# Working data:
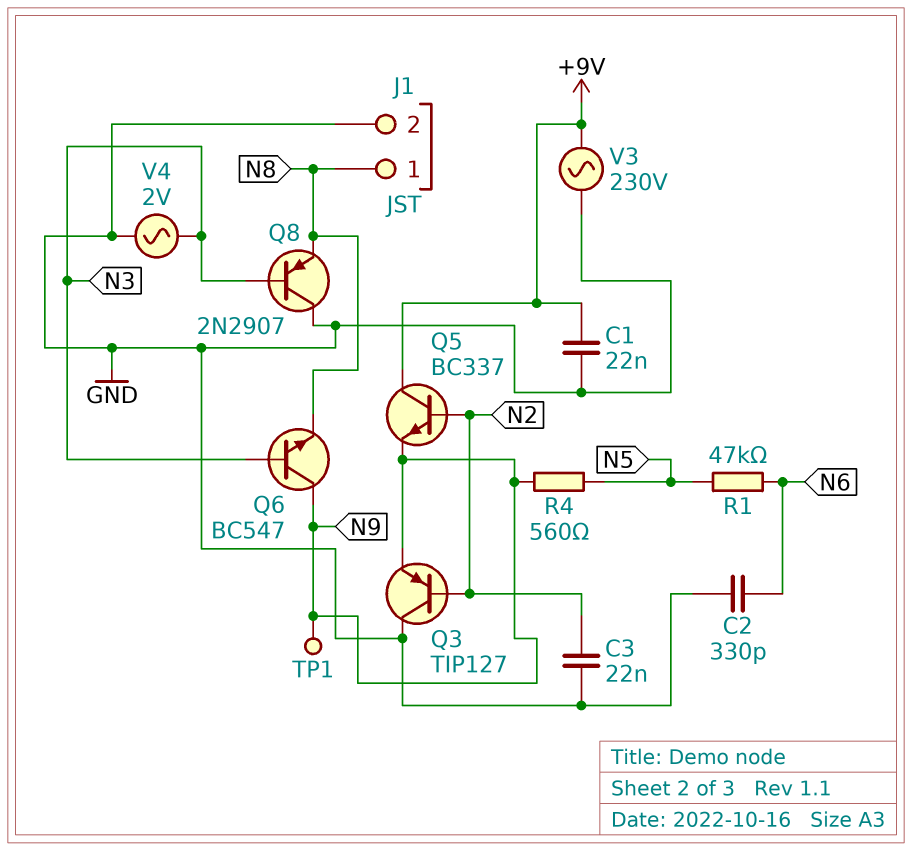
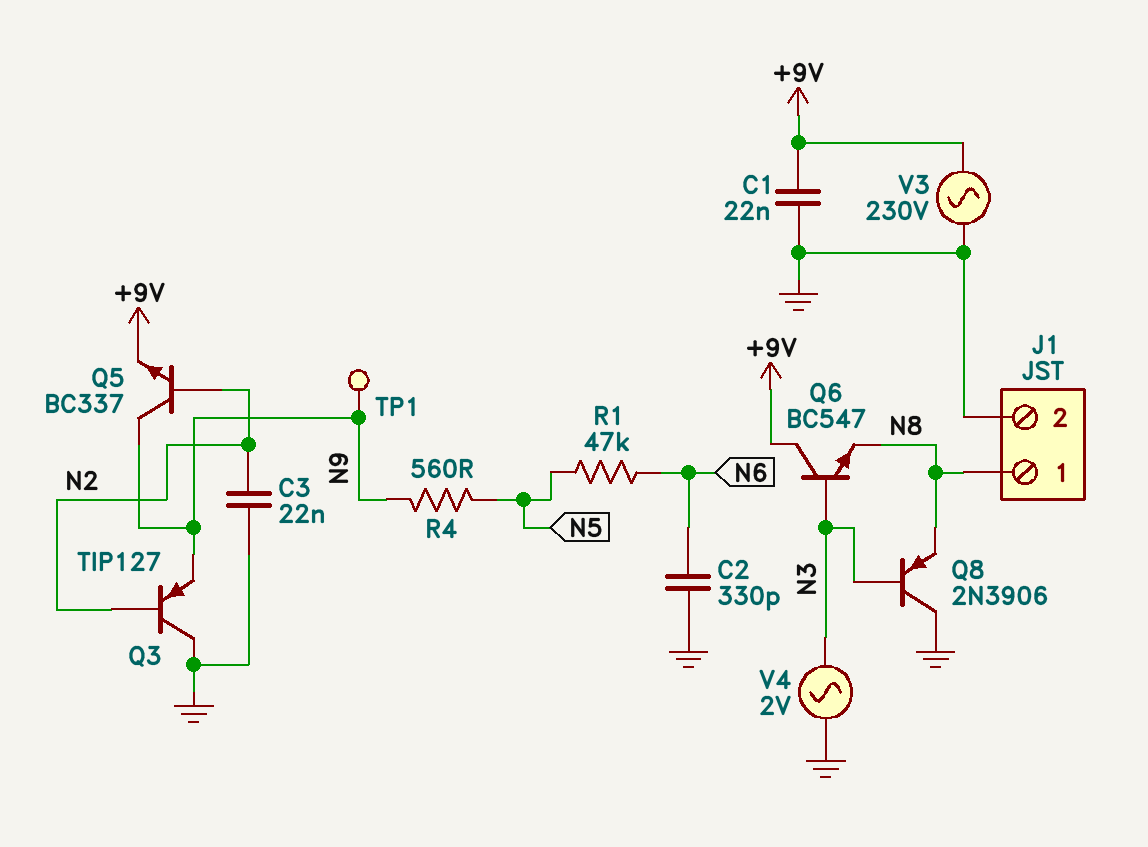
Q5: NPN BC337 (B N2, C +9V, E N9) -> NPN BC337 (B N2, C N9, E +9V)
Q6: NPN BC547 (B N3, C N9, E N8) -> NPN BC547 (B N3, C +9V, E N8)
Q8: PNP 2N2907 (B N3, C GND, E N8) -> PNP 2N3906 (B N3, C GND, E N8)

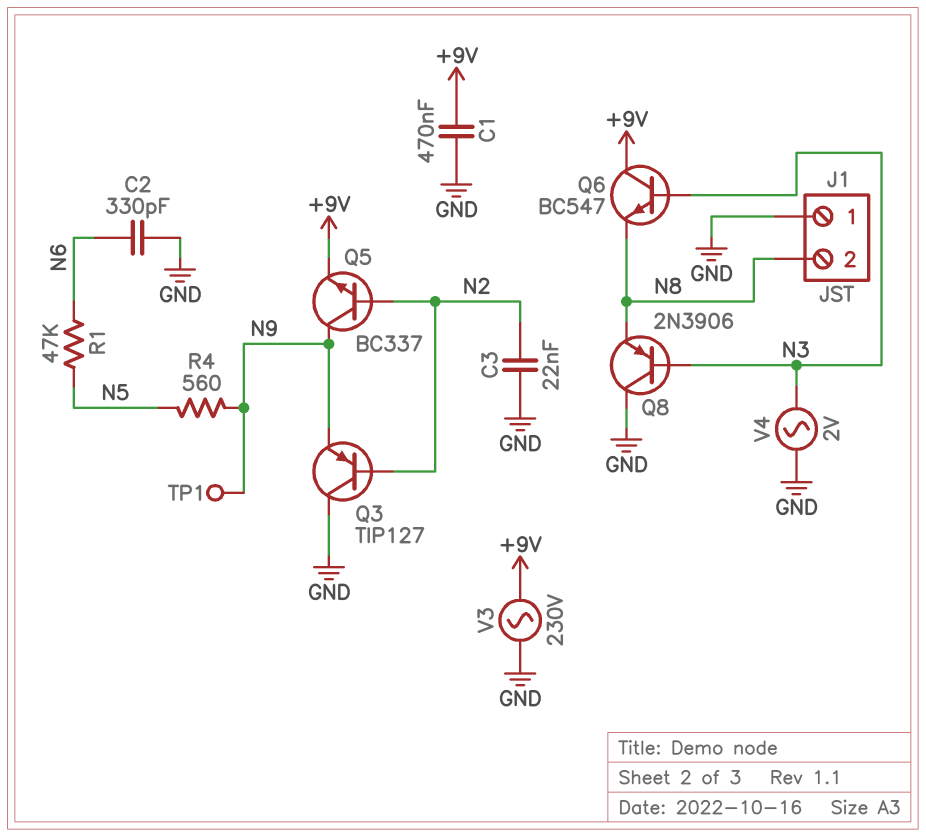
C1: 22nF (+9V, GND) -> 470nF (+9V, GND)
J1 pin 1: N8 -> GND
J1 pin 2: GND -> N8

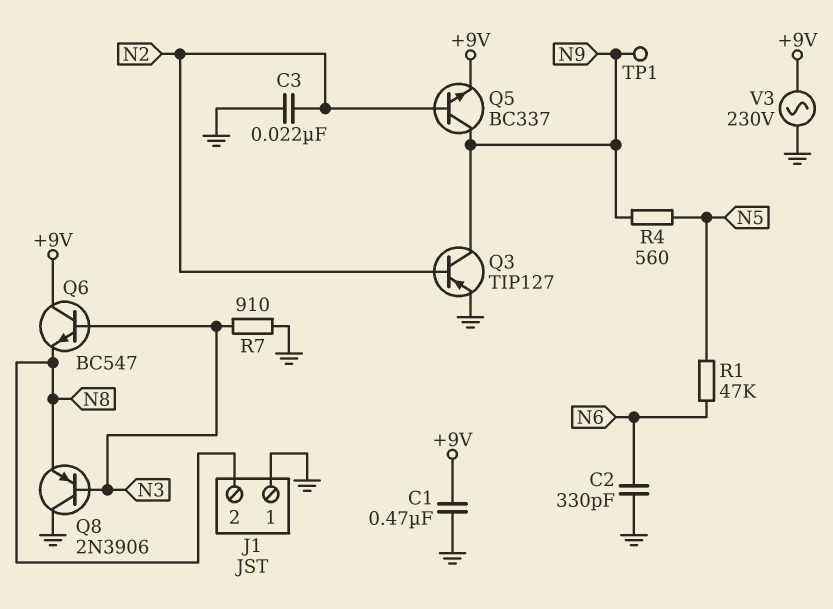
Q3: PNP TIP127 (B N2, C GND, E N9) -> PNP TIP127 (B N2, C N9, E GND)
R7: none -> 910 (GND, N3)
V4: AC 2V (GND, N3) -> none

# Work request:
The data above must be given back verbatim, minus its images.

# Answer to this task:
Q5: NPN BC337 (B N2, C +9V, E N9) -> NPN BC337 (B N2, C N9, E +9V)
Q6: NPN BC547 (B N3, C N9, E N8) -> NPN BC547 (B N3, C +9V, E N8)
Q8: PNP 2N2907 (B N3, C GND, E N8) -> PNP 2N3906 (B N3, C GND, E N8)

C1: 22nF (+9V, GND) -> 470nF (+9V, GND)
J1 pin 1: N8 -> GND
J1 pin 2: GND -> N8

Q3: PNP TIP127 (B N2, C GND, E N9) -> PNP TIP127 (B N2, C N9, E GND)
R7: none -> 910 (GND, N3)
V4: AC 2V (GND, N3) -> none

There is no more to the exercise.